---------- Input for this task

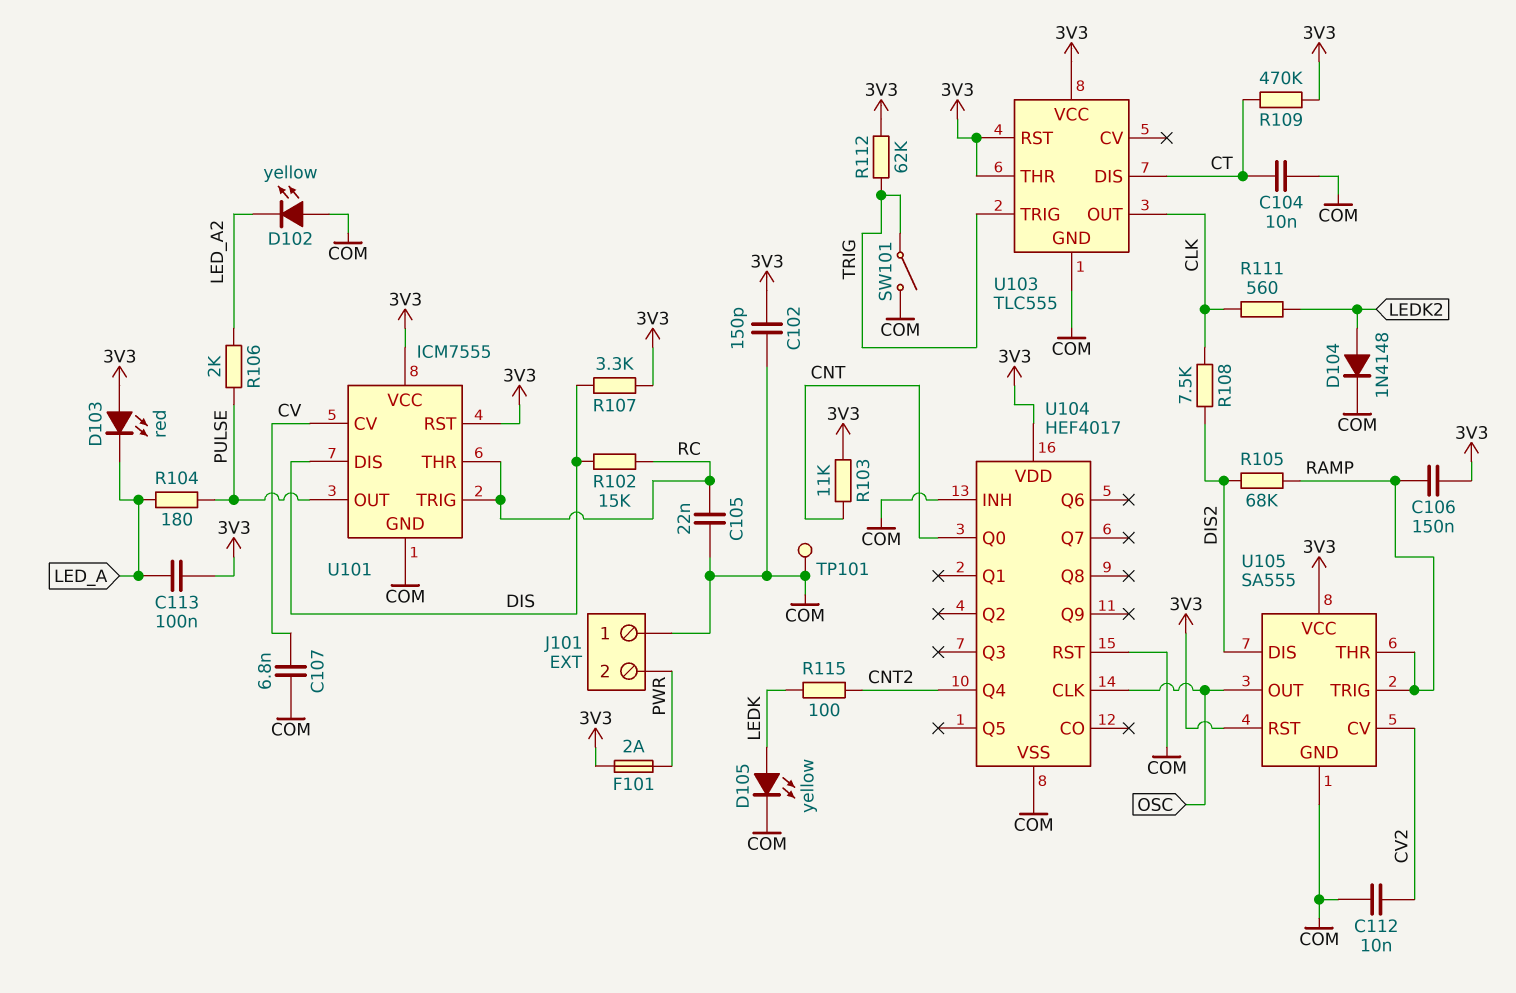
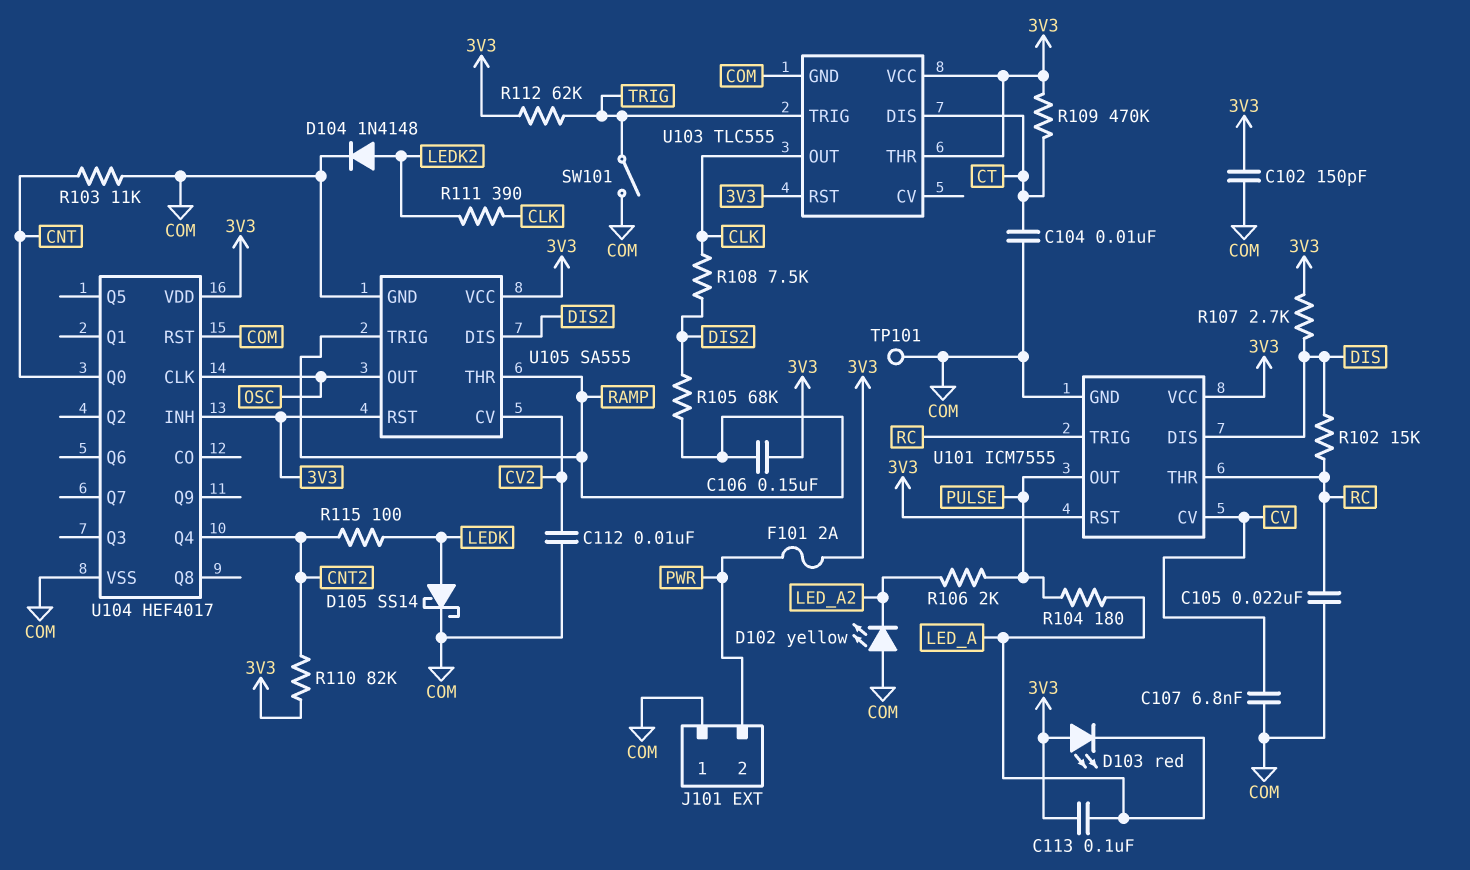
D105: LED yellow (A LEDK, K COM) -> schottky SS14 (A LEDK, K COM)
R103: 11k (3V3, CNT) -> 11k (CNT, COM)
R107: 3.3k (3V3, DIS) -> 2.7k (3V3, DIS)
R110: none -> 82k (3V3, CNT2)
R111: 560 (CLK, LEDK2) -> 390 (CLK, LEDK2)
U104 pin INH: COM -> 3V3

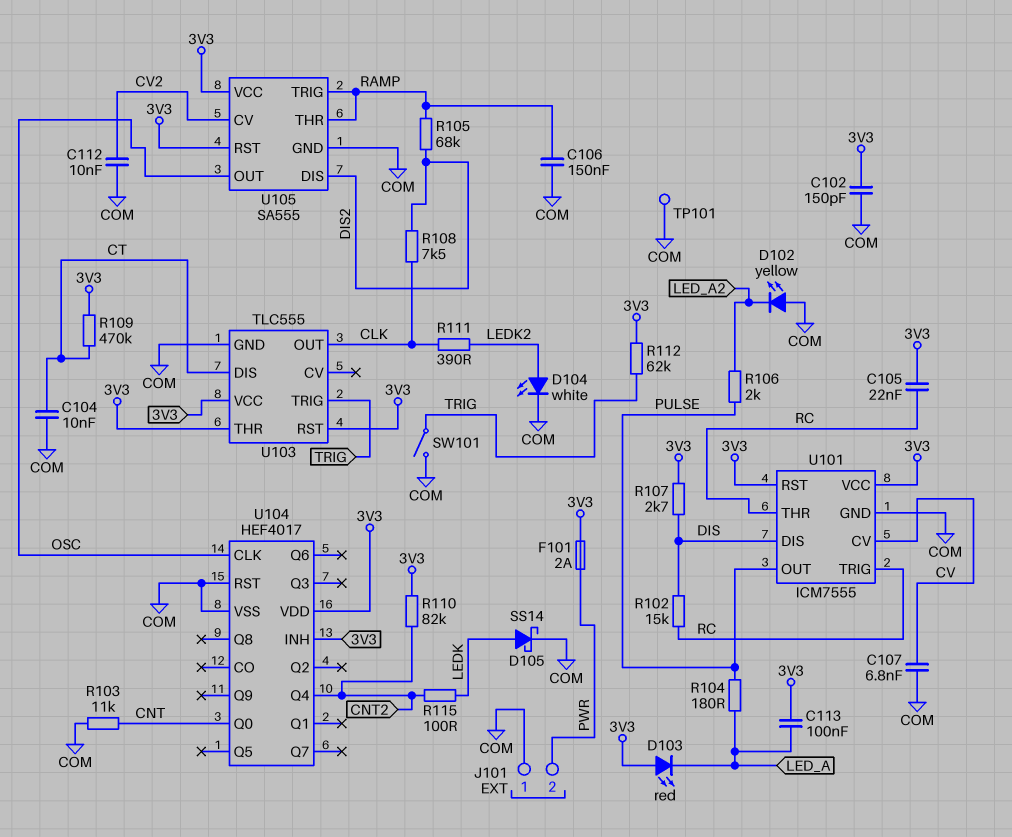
C105: 22nF (COM, RC) -> 22nF (3V3, RC)
C106: 150nF (3V3, RAMP) -> 150nF (COM, RAMP)
D104: diode 1N4148 (A LEDK2, K COM) -> LED white (A LEDK2, K COM)

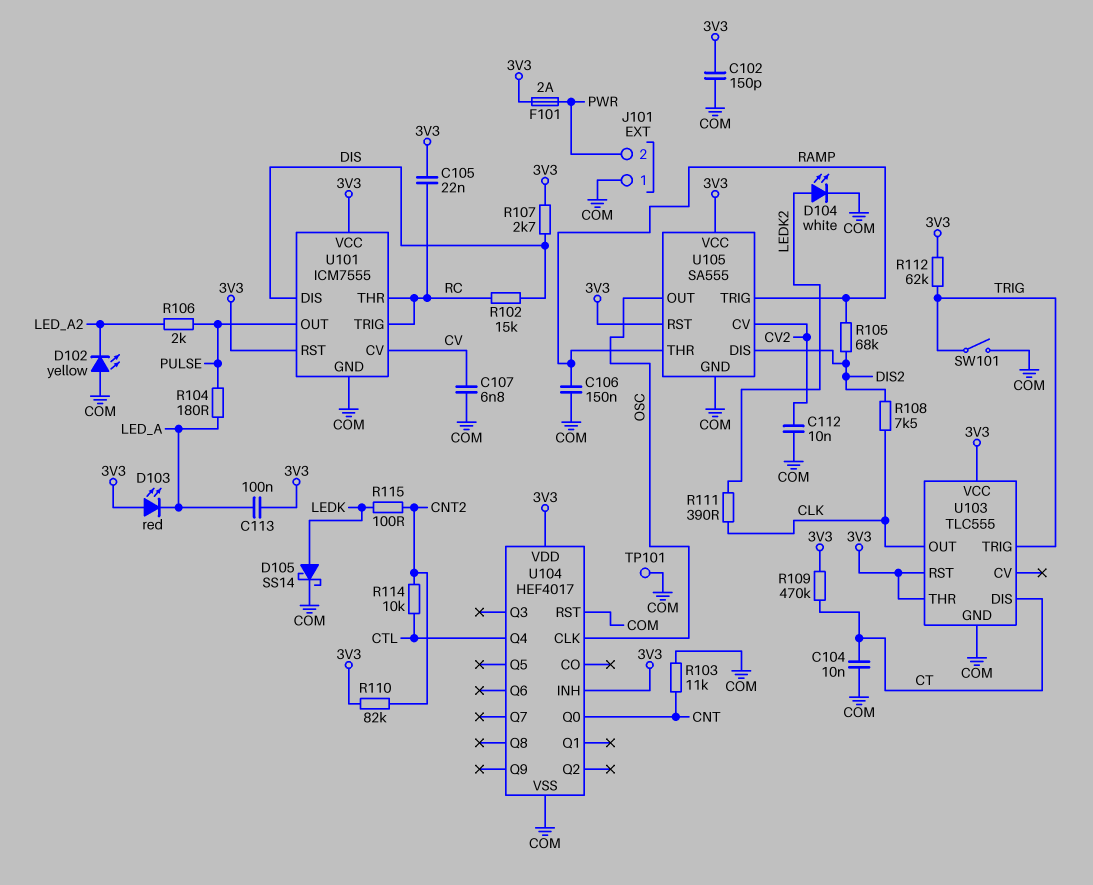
R114: none -> 10k (CNT2, CTL)
U104 pin Q4: CNT2 -> CTL

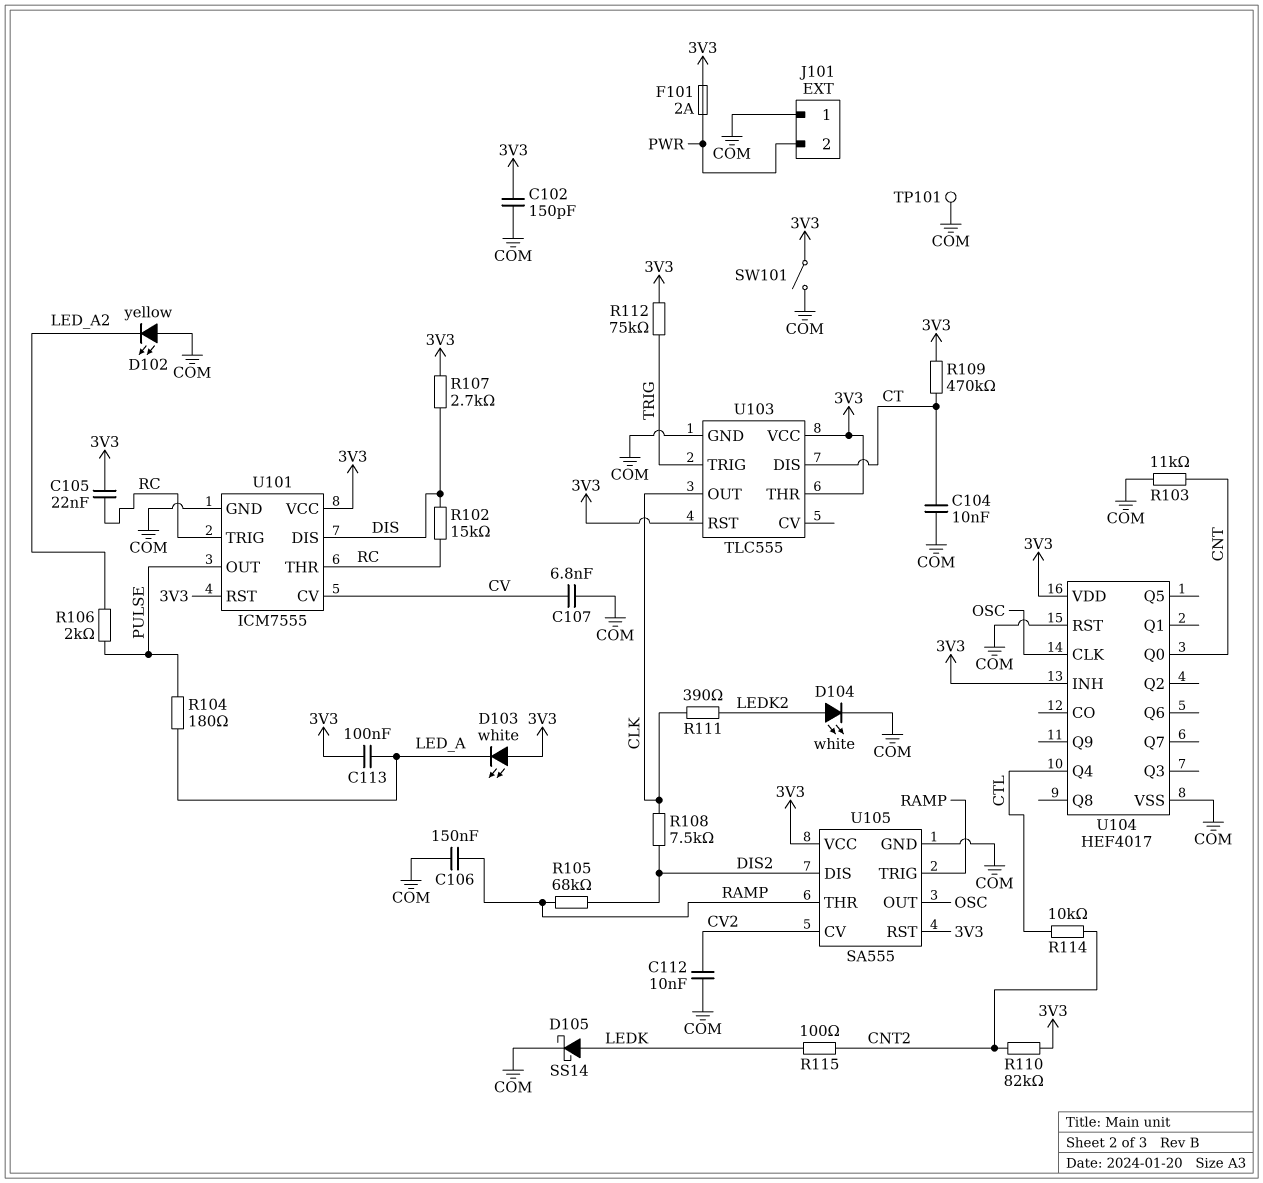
D103: LED red (A 3V3, K LED_A) -> LED white (A 3V3, K LED_A)
R112: 62k (3V3, TRIG) -> 75k (3V3, TRIG)
SW101: switch (COM, TRIG) -> switch (3V3, COM)

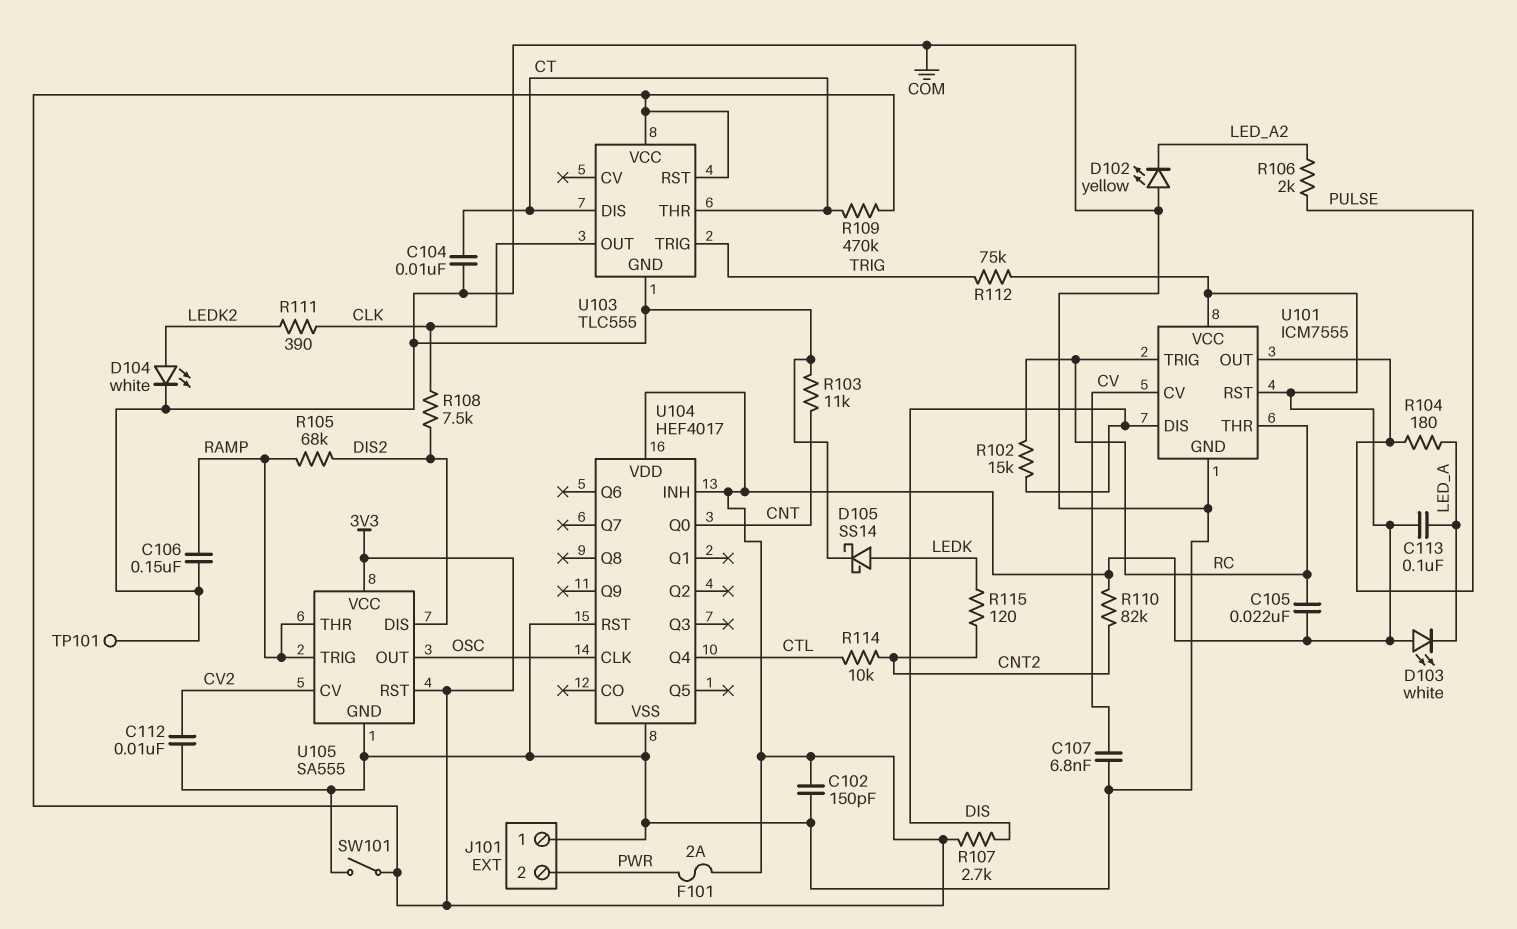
R115: 100 (CNT2, LEDK) -> 120 (CNT2, LEDK)
U103 pin THR: 3V3 -> CT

--------------------

▶ Problem: Return the complete material exactly as it appears, without images.

▶ Response area:
D105: LED yellow (A LEDK, K COM) -> schottky SS14 (A LEDK, K COM)
R103: 11k (3V3, CNT) -> 11k (CNT, COM)
R107: 3.3k (3V3, DIS) -> 2.7k (3V3, DIS)
R110: none -> 82k (3V3, CNT2)
R111: 560 (CLK, LEDK2) -> 390 (CLK, LEDK2)
U104 pin INH: COM -> 3V3

C105: 22nF (COM, RC) -> 22nF (3V3, RC)
C106: 150nF (3V3, RAMP) -> 150nF (COM, RAMP)
D104: diode 1N4148 (A LEDK2, K COM) -> LED white (A LEDK2, K COM)

R114: none -> 10k (CNT2, CTL)
U104 pin Q4: CNT2 -> CTL

D103: LED red (A 3V3, K LED_A) -> LED white (A 3V3, K LED_A)
R112: 62k (3V3, TRIG) -> 75k (3V3, TRIG)
SW101: switch (COM, TRIG) -> switch (3V3, COM)

R115: 100 (CNT2, LEDK) -> 120 (CNT2, LEDK)
U103 pin THR: 3V3 -> CT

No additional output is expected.